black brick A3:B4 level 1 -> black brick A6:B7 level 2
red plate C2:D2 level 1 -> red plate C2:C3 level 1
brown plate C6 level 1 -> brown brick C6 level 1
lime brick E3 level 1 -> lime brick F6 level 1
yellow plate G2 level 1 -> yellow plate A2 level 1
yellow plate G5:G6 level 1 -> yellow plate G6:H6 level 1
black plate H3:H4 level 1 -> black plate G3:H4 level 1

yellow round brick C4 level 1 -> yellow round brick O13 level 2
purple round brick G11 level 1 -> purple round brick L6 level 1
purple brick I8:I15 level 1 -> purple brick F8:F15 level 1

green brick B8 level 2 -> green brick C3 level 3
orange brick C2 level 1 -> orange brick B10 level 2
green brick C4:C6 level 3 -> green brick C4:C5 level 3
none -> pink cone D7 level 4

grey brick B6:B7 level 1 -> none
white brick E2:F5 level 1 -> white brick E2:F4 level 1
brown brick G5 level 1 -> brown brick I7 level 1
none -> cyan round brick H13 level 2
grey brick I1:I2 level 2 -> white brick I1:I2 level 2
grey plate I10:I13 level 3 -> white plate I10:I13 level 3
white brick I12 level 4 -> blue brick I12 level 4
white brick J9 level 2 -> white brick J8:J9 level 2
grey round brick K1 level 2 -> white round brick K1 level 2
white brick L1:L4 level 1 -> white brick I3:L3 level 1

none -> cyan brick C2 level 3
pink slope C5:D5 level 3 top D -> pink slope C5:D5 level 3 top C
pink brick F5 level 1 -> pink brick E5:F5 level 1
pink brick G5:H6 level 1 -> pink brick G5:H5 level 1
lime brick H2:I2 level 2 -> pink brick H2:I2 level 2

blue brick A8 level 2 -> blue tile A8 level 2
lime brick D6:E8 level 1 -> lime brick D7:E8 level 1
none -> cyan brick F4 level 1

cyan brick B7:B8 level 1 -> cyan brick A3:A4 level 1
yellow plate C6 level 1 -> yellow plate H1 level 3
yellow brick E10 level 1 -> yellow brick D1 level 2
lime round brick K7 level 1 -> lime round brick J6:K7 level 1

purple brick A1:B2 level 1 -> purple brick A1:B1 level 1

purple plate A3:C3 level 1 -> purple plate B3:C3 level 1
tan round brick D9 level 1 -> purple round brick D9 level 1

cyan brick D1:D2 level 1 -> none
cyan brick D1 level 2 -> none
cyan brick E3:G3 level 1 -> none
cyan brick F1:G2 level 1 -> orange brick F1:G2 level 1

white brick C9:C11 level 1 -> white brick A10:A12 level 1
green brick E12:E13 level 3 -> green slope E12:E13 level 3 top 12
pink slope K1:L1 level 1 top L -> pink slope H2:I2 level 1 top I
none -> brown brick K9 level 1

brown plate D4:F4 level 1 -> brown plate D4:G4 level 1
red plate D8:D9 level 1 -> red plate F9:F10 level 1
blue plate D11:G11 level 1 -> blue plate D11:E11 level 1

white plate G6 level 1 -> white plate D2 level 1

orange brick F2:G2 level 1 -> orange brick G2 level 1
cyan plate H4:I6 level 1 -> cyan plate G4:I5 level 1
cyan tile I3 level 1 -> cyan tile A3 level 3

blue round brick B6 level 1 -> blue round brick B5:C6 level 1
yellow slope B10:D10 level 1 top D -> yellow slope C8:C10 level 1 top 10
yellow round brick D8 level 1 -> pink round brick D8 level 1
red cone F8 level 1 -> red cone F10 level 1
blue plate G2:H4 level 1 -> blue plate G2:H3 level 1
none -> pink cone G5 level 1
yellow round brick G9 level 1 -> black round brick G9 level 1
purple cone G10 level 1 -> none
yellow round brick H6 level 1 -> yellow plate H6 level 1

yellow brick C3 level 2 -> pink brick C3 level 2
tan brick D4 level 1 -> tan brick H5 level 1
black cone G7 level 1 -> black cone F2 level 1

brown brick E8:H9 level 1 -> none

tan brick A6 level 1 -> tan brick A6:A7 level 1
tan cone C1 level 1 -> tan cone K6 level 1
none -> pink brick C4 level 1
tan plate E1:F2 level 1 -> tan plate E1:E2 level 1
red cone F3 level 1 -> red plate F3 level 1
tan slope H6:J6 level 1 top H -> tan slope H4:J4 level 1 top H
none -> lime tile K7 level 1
+ + +
▸ Exercise details:
Please give again the lines above between the line holding "brown plate C6" and the line holding "brown brick G5", inclusive, exactly as they are and with nothing added.

▸ Response to this task:
brown plate C6 level 1 -> brown brick C6 level 1
lime brick E3 level 1 -> lime brick F6 level 1
yellow plate G2 level 1 -> yellow plate A2 level 1
yellow plate G5:G6 level 1 -> yellow plate G6:H6 level 1
black plate H3:H4 level 1 -> black plate G3:H4 level 1

yellow round brick C4 level 1 -> yellow round brick O13 level 2
purple round brick G11 level 1 -> purple round brick L6 level 1
purple brick I8:I15 level 1 -> purple brick F8:F15 level 1

green brick B8 level 2 -> green brick C3 level 3
orange brick C2 level 1 -> orange brick B10 level 2
green brick C4:C6 level 3 -> green brick C4:C5 level 3
none -> pink cone D7 level 4

grey brick B6:B7 level 1 -> none
white brick E2:F5 level 1 -> white brick E2:F4 level 1
brown brick G5 level 1 -> brown brick I7 level 1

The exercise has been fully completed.